[DATA FOR THIS EXERCISE]
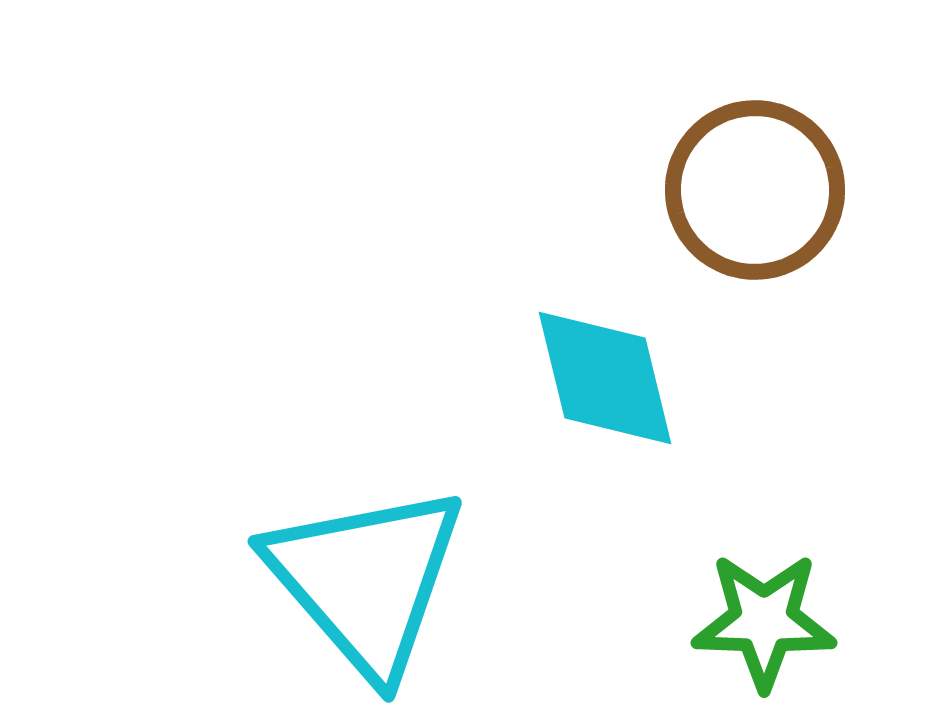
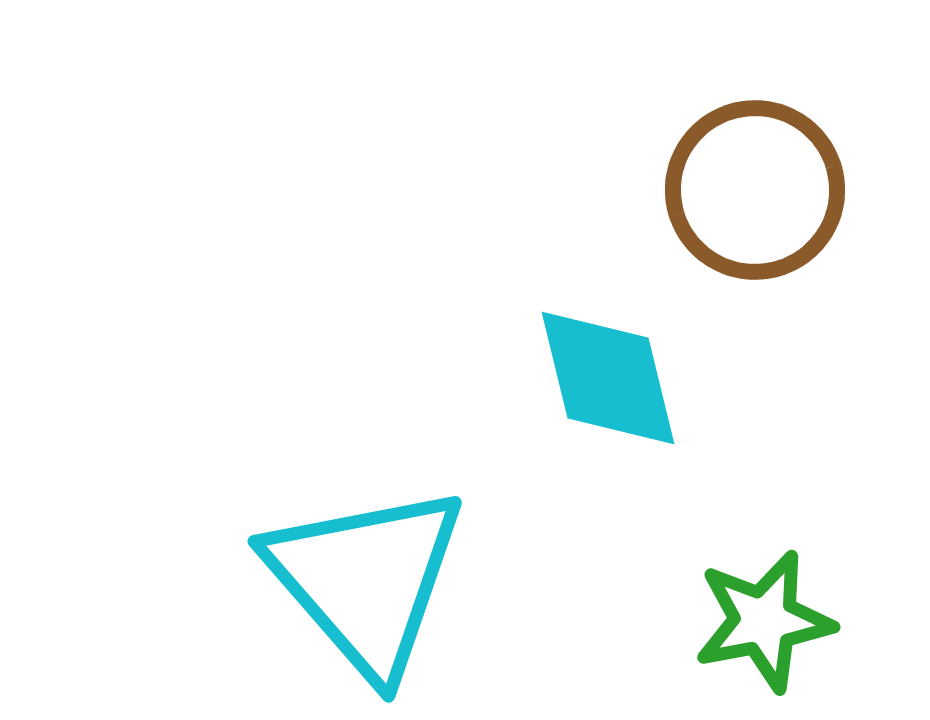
cyan diamond: moved 3 px right
green star: rotated 13 degrees counterclockwise
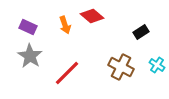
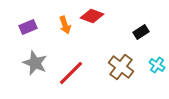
red diamond: rotated 20 degrees counterclockwise
purple rectangle: rotated 48 degrees counterclockwise
gray star: moved 5 px right, 7 px down; rotated 10 degrees counterclockwise
brown cross: rotated 10 degrees clockwise
red line: moved 4 px right
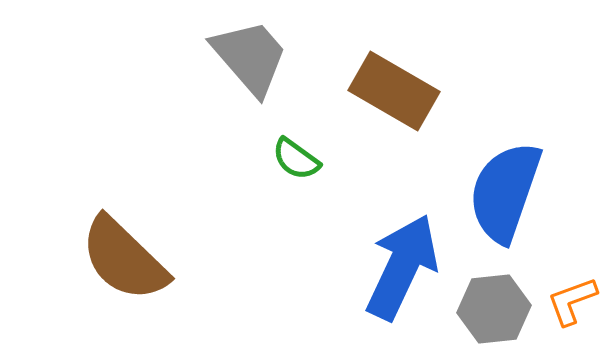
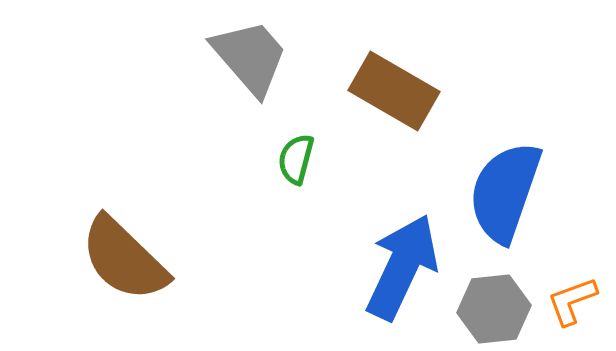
green semicircle: rotated 69 degrees clockwise
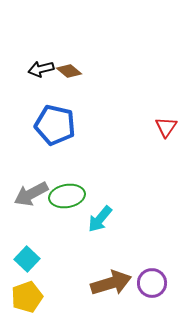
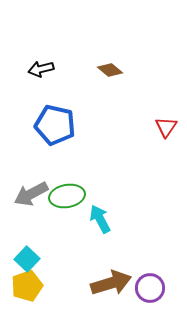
brown diamond: moved 41 px right, 1 px up
cyan arrow: rotated 112 degrees clockwise
purple circle: moved 2 px left, 5 px down
yellow pentagon: moved 11 px up
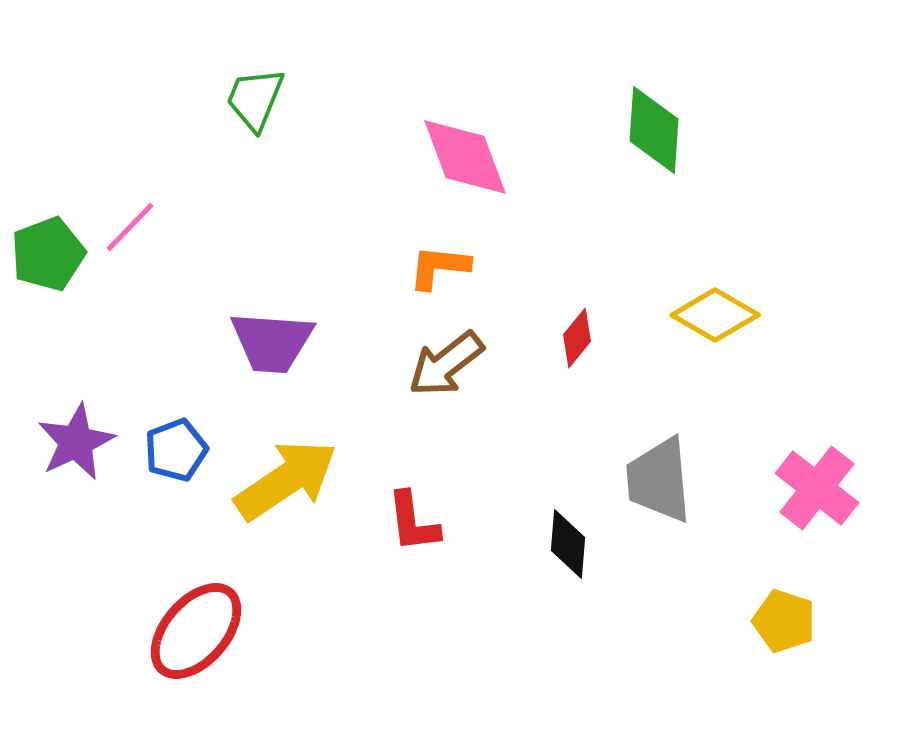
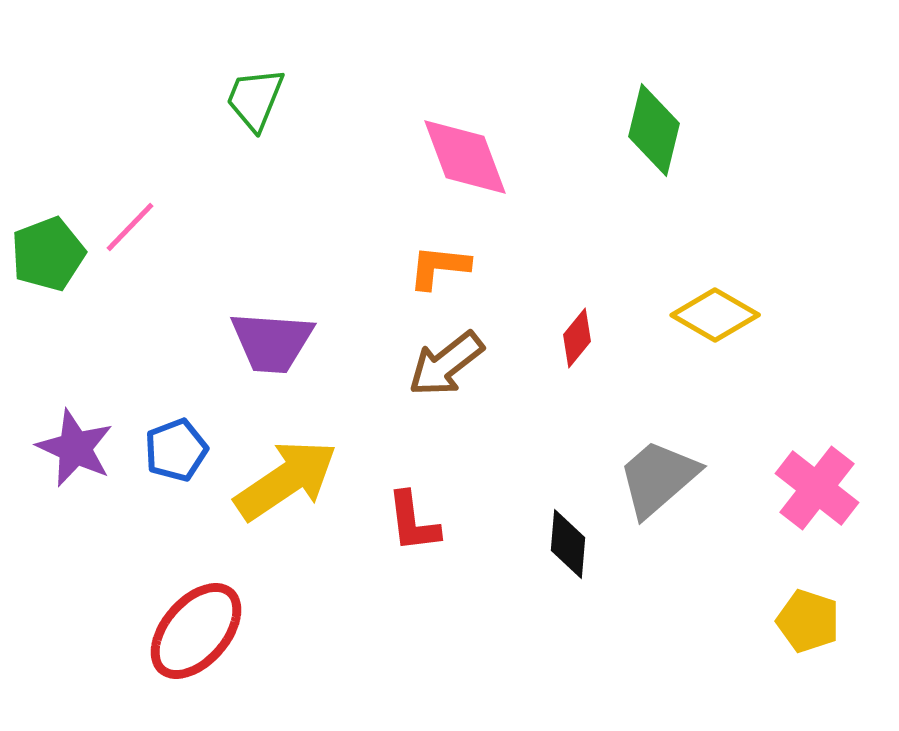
green diamond: rotated 10 degrees clockwise
purple star: moved 1 px left, 6 px down; rotated 22 degrees counterclockwise
gray trapezoid: moved 1 px left, 2 px up; rotated 54 degrees clockwise
yellow pentagon: moved 24 px right
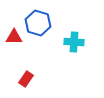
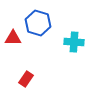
red triangle: moved 1 px left, 1 px down
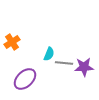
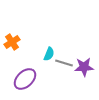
gray line: rotated 12 degrees clockwise
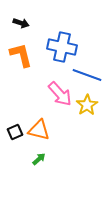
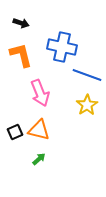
pink arrow: moved 20 px left, 1 px up; rotated 20 degrees clockwise
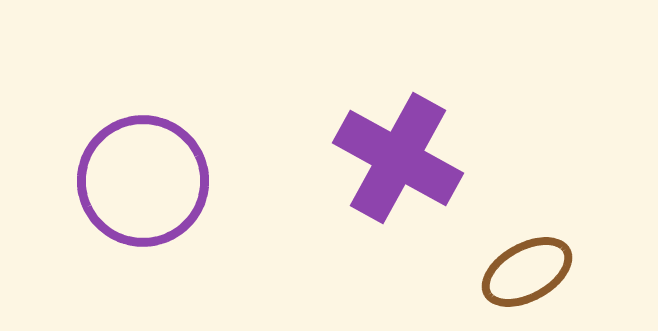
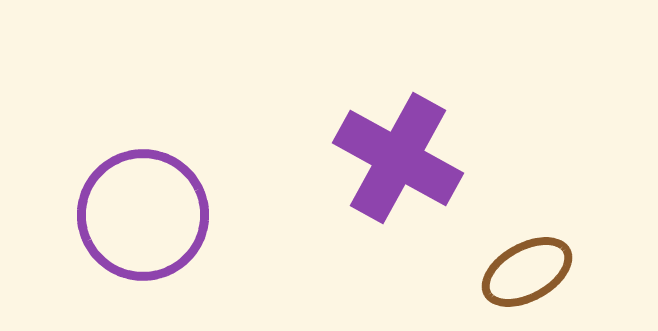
purple circle: moved 34 px down
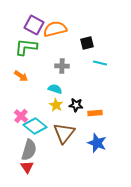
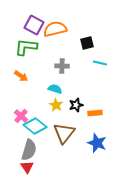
black star: rotated 24 degrees counterclockwise
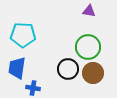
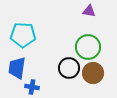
black circle: moved 1 px right, 1 px up
blue cross: moved 1 px left, 1 px up
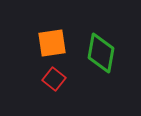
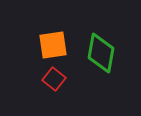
orange square: moved 1 px right, 2 px down
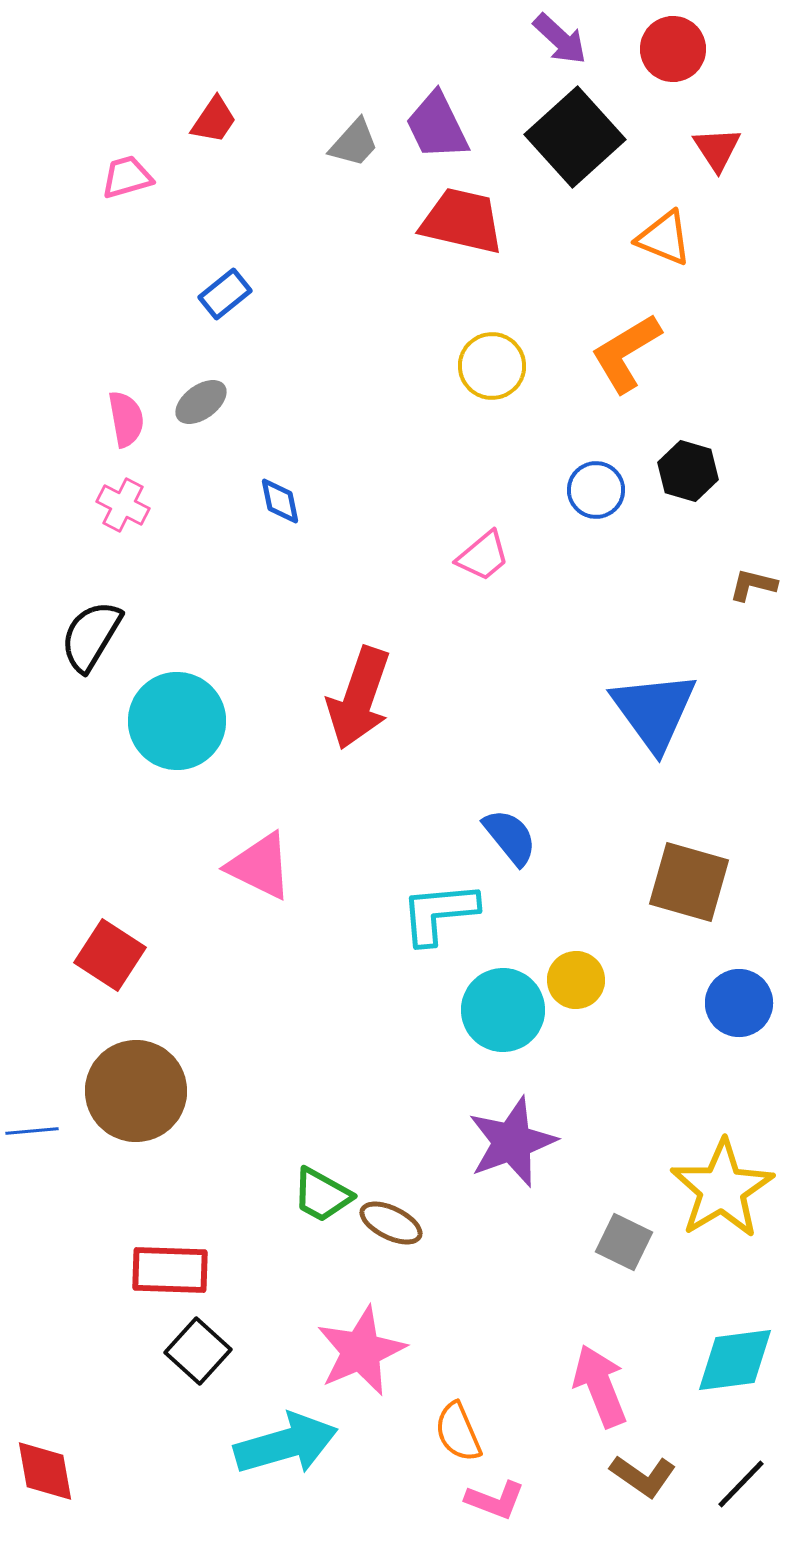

[TASK BRIEF]
Go through the entries above and count the lines containing the string "gray". Give only that number.

[EXERCISE RESPONSE]
3